§ **WORK TO BE COMPLETED**:
Once the pictures have been set aside, copy every remaining entry exactly.

*** Opening EXERCISE DATA ***

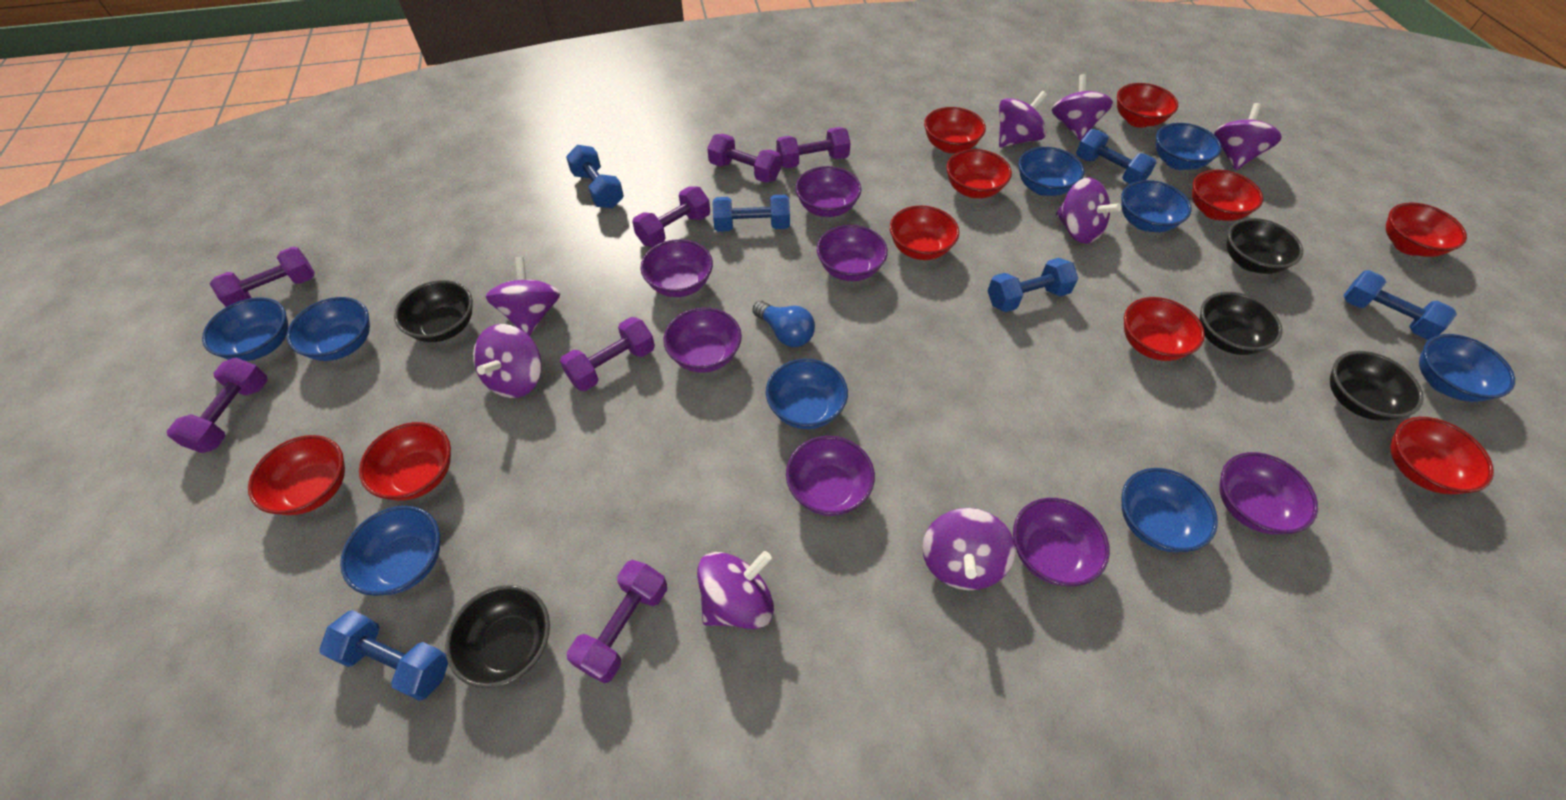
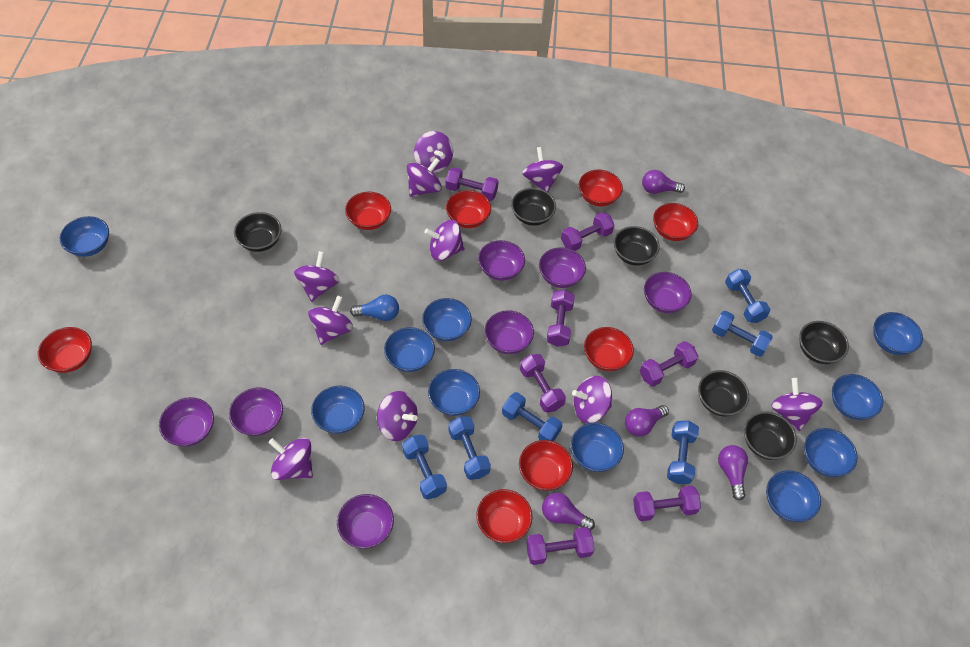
black bowl: 5 -> 6
blue bowl: 9 -> 10
purple light bulb: 0 -> 4
purple spinning top: 8 -> 10
red bowl: 10 -> 8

*** Closing EXERCISE DATA ***

§ **SOLVED PROBLEM**:
black bowl: 5 -> 6
blue bowl: 9 -> 10
purple light bulb: 0 -> 4
purple spinning top: 8 -> 10
red bowl: 10 -> 8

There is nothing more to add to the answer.